(WHAT THE TASK REQUIRES) Begin at the line containing "J201 pin 2: AC2 -> 5V" in the data below and go on through the line containing "U202 pin PB2: none -> VBAT", repeating each line exactly; include both ends and no other line.

*** GIVEN RECORDS Section Begins ***

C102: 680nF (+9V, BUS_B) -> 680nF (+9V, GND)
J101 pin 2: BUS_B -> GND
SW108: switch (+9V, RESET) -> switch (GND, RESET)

*** GIVEN RECORDS Section Ends ***
*** GIVEN RECORDS Section Begins ***

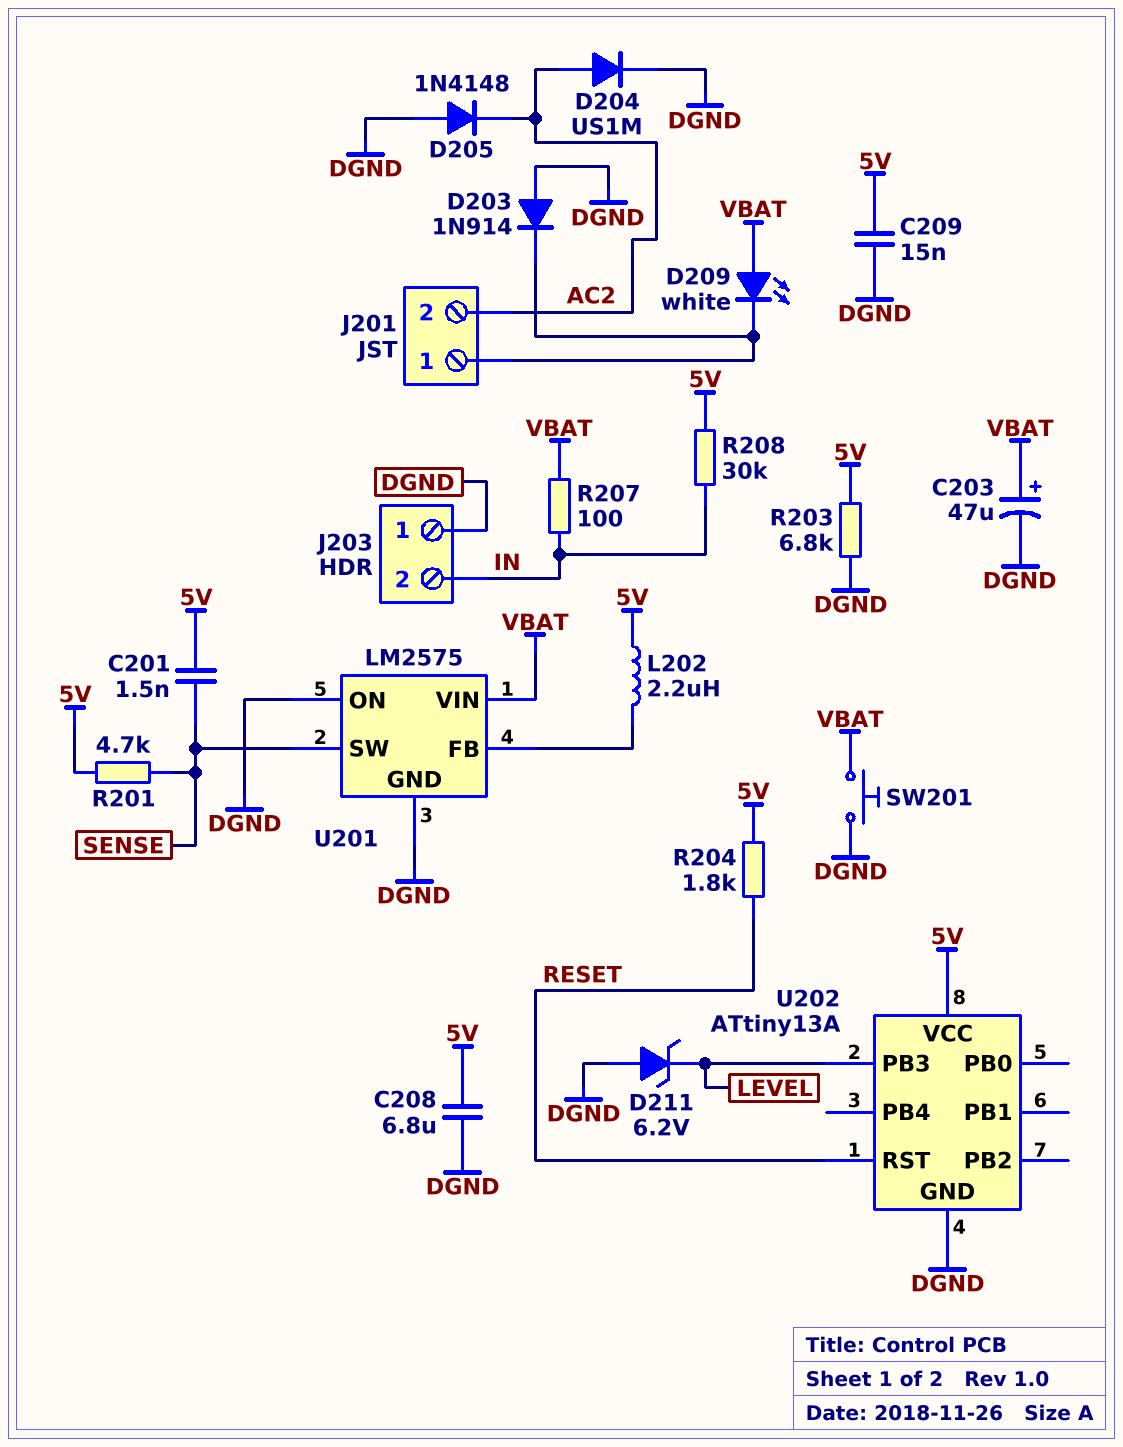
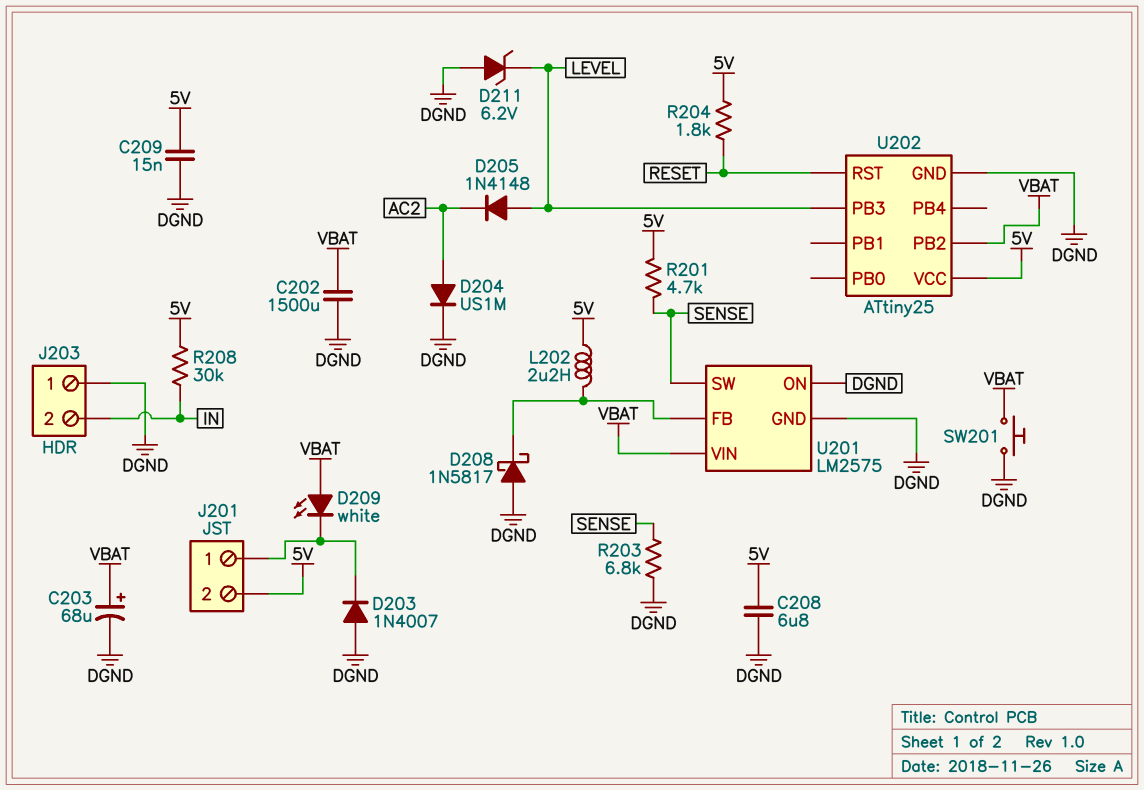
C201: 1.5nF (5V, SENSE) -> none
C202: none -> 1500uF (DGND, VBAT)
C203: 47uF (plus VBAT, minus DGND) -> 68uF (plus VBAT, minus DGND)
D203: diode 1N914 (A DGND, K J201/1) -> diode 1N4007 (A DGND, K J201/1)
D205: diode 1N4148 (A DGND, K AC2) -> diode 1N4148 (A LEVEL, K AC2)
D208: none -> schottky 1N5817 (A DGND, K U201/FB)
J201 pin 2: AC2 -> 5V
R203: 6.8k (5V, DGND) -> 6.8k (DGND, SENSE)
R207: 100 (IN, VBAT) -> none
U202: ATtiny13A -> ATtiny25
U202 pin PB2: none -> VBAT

*** GIVEN RECORDS Section Ends ***
*** GIVEN RECORDS Section Begins ***

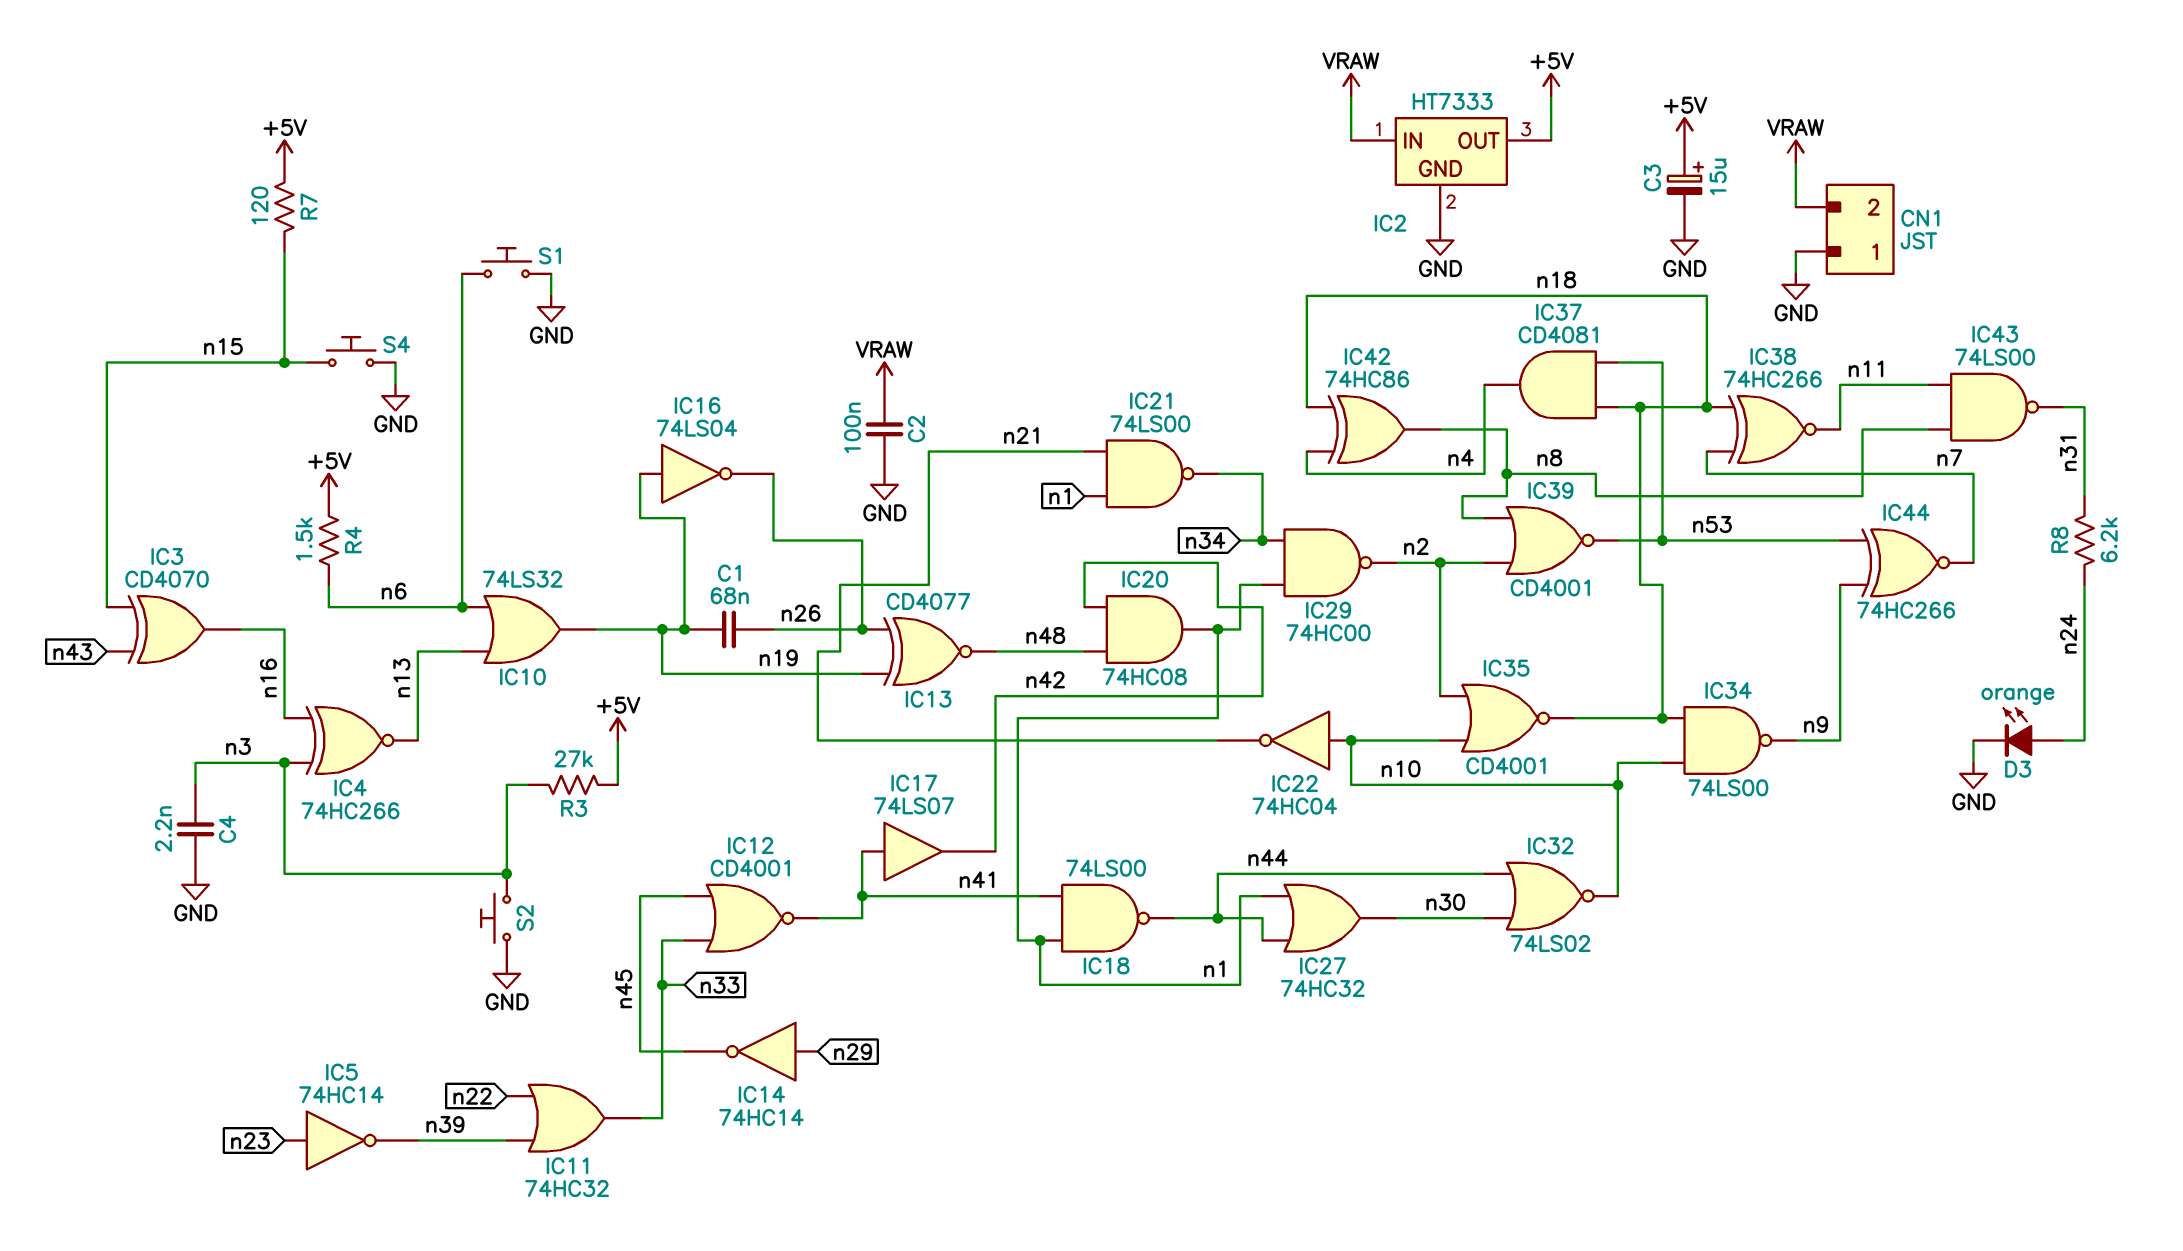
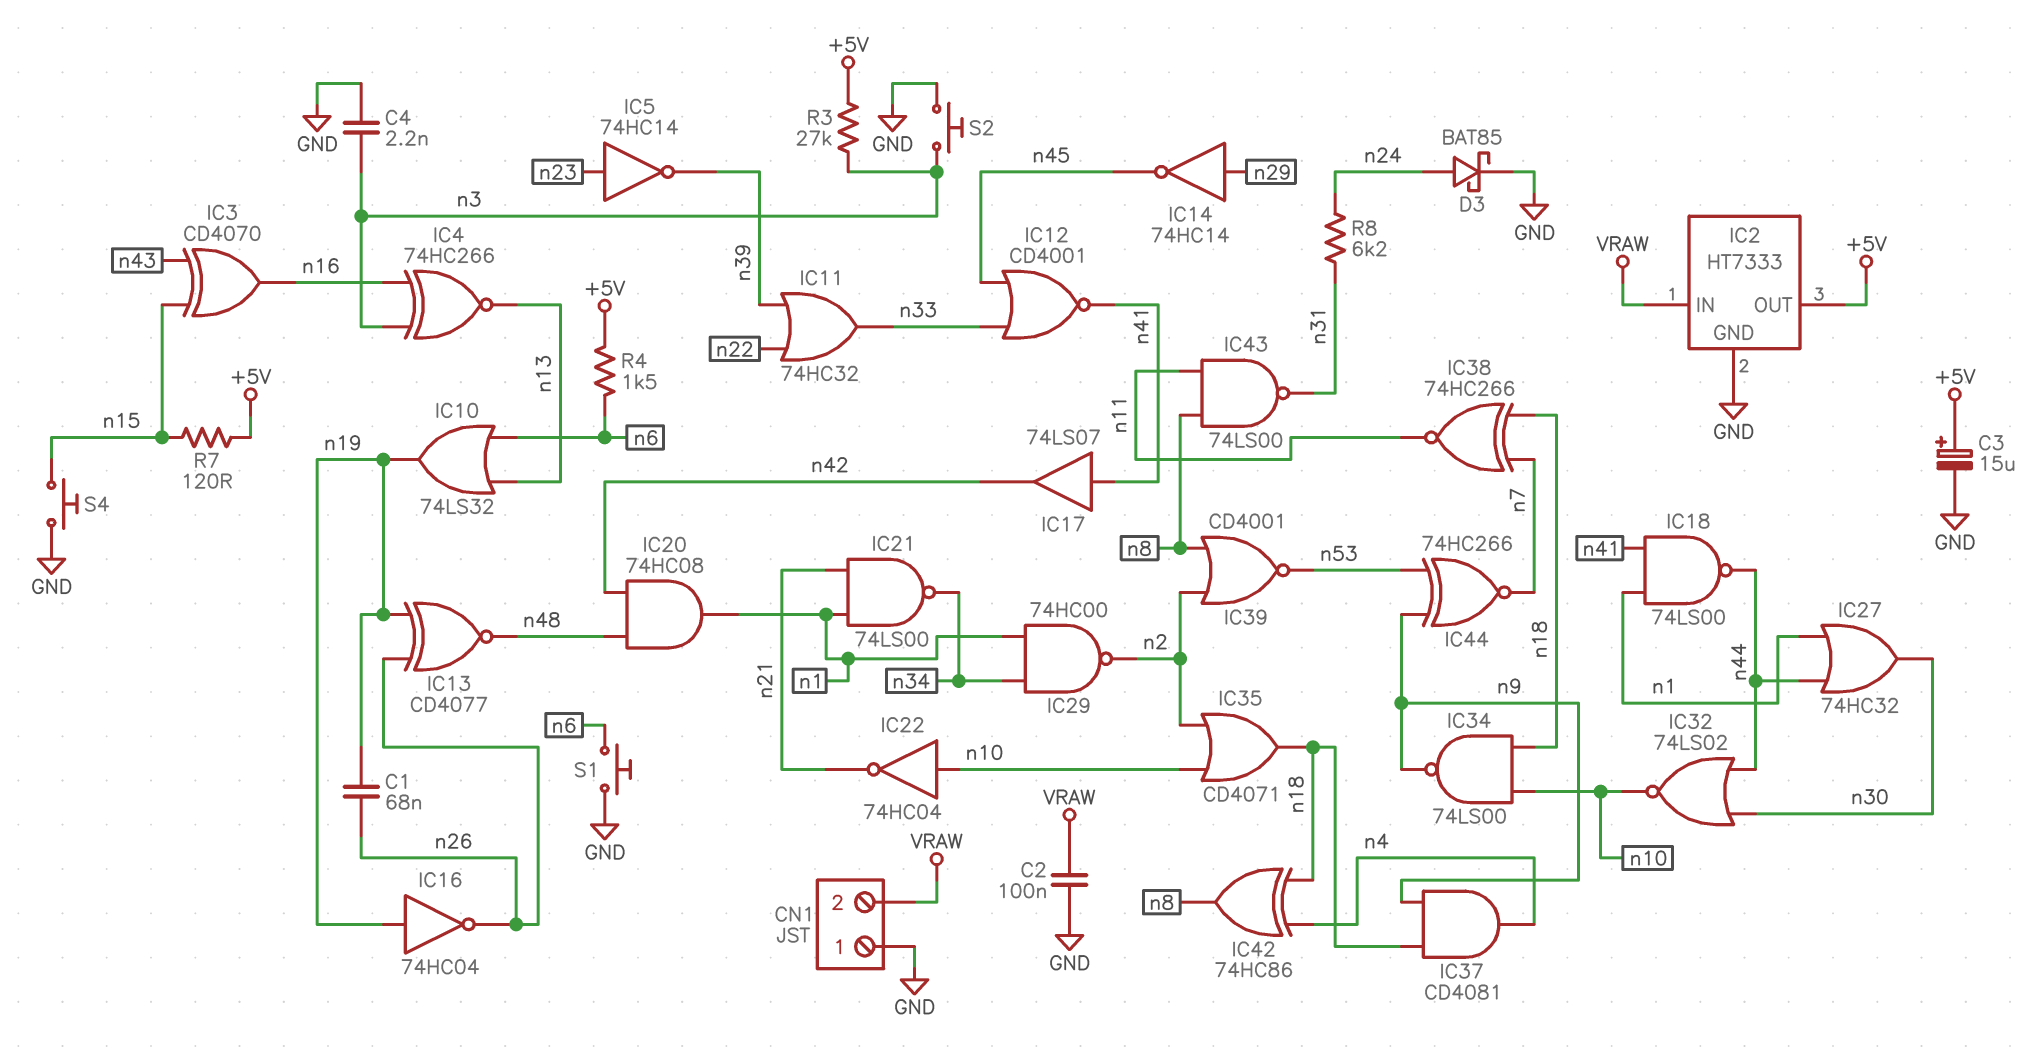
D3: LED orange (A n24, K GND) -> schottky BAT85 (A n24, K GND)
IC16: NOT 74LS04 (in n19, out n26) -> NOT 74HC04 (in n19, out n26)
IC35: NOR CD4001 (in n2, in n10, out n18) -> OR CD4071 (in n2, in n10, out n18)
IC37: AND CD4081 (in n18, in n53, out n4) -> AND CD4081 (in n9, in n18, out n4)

*** GIVEN RECORDS Section Ends ***

(WORKED SOLUTION)
J201 pin 2: AC2 -> 5V
R203: 6.8k (5V, DGND) -> 6.8k (DGND, SENSE)
R207: 100 (IN, VBAT) -> none
U202: ATtiny13A -> ATtiny25
U202 pin PB2: none -> VBAT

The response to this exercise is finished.